● Task goal:
No pictures go into the copy. Write out every line below exactly.

● Dataset section:

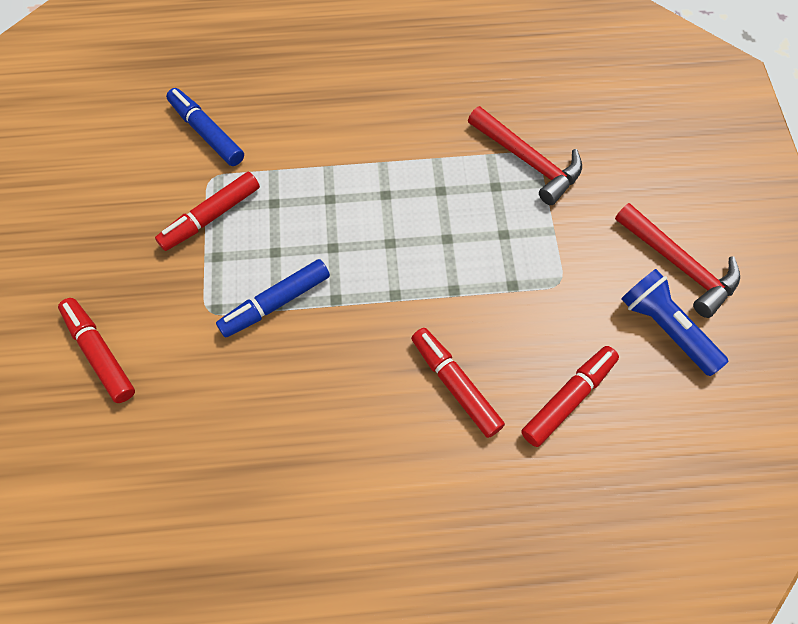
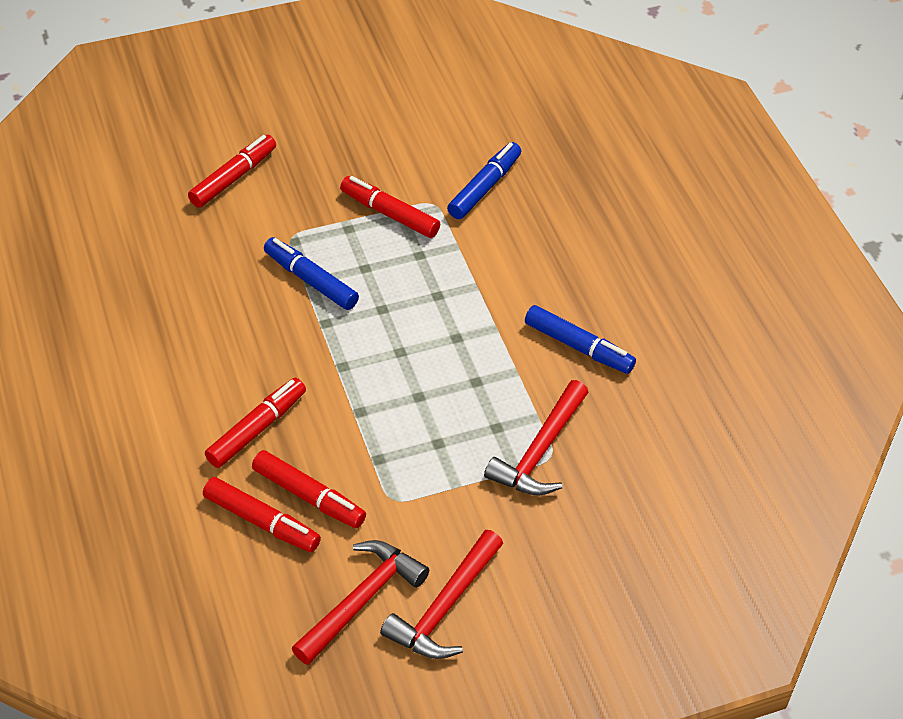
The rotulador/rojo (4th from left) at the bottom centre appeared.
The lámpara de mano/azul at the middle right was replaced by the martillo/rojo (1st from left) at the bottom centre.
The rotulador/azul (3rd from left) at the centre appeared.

● Answer space:
The rotulador/rojo (4th from left) at the bottom centre appeared.
The lámpara de mano/azul at the middle right was replaced by the martillo/rojo (1st from left) at the bottom centre.
The rotulador/azul (3rd from left) at the centre appeared.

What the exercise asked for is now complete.